Top of Input data
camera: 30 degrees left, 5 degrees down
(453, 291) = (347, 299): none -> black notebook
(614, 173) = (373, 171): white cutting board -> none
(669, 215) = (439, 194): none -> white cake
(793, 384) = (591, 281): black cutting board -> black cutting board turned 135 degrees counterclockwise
Bottom of Input data
Top of Input data
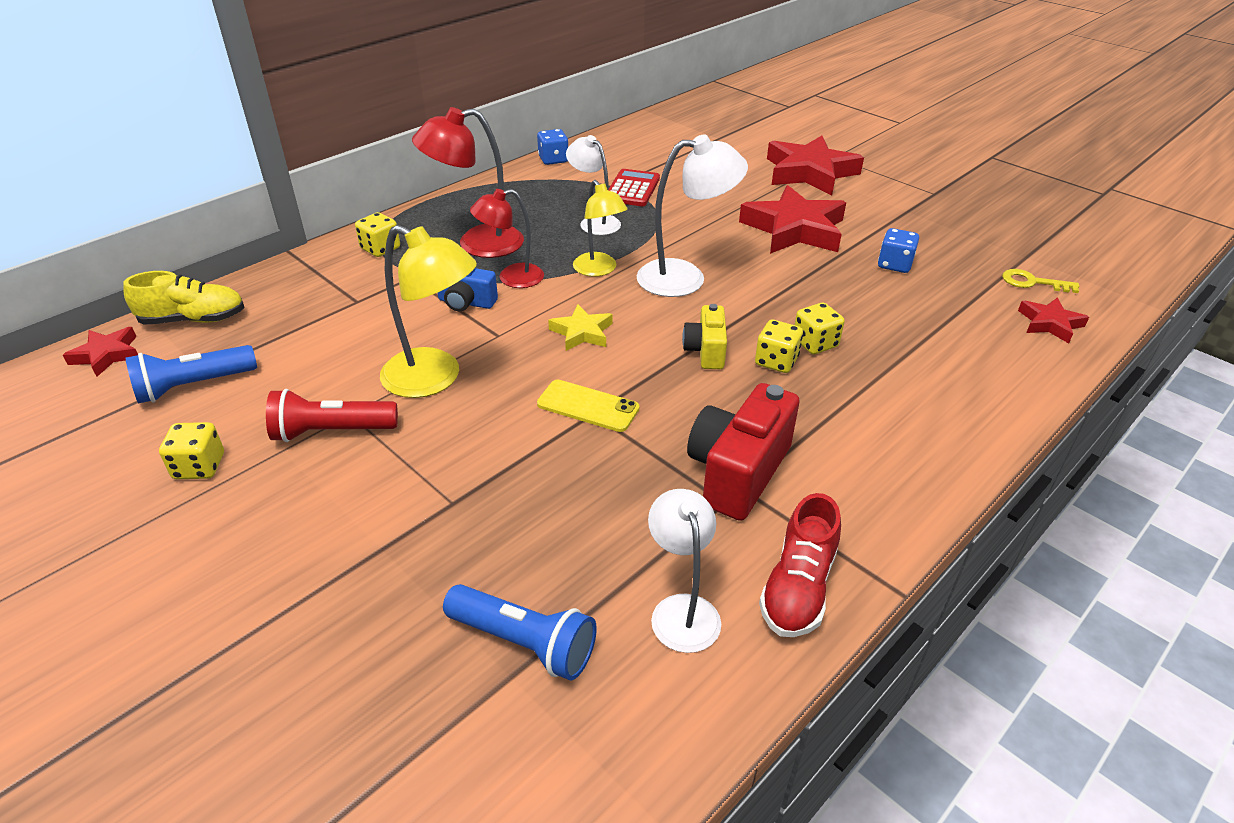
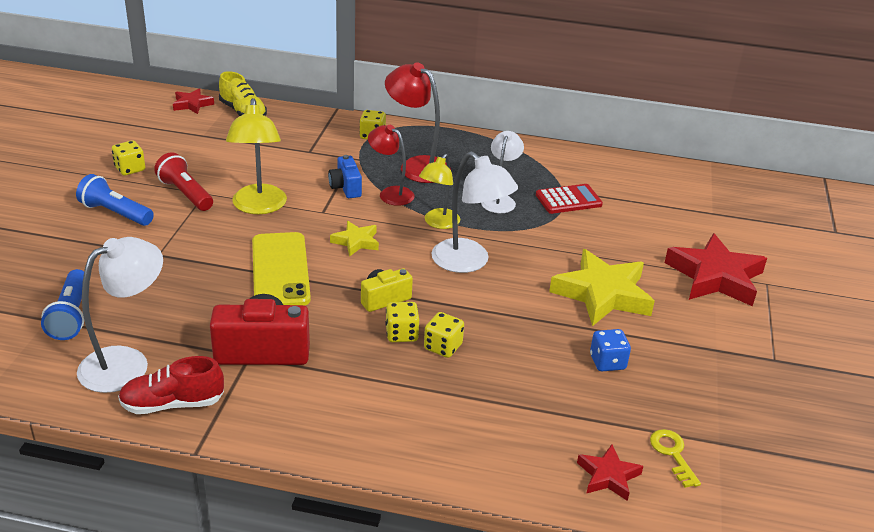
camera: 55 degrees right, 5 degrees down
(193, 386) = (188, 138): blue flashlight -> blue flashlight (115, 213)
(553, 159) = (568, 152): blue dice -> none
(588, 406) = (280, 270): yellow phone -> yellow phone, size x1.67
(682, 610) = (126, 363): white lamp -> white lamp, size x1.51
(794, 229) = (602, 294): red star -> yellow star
Bottom of Input data
Top of Input data
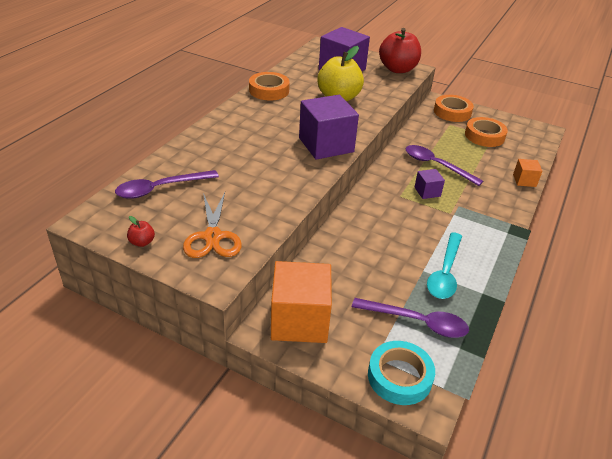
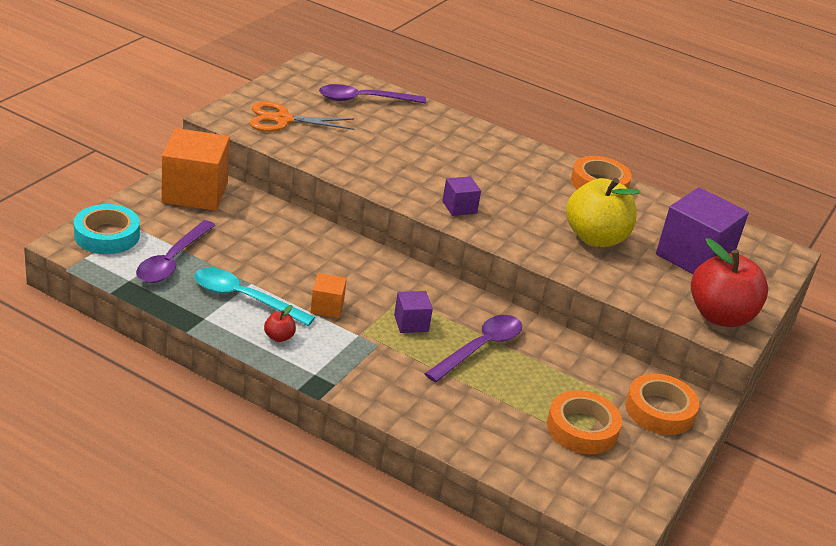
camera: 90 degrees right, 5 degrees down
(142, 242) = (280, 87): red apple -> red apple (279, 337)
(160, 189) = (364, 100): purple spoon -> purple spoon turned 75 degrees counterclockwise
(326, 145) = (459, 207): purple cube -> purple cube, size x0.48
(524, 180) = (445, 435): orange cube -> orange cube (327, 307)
Bottom of Input data
Only lines that include "cutting" are counted here. Give their number for the records above and add nothing.

Completed exercise
2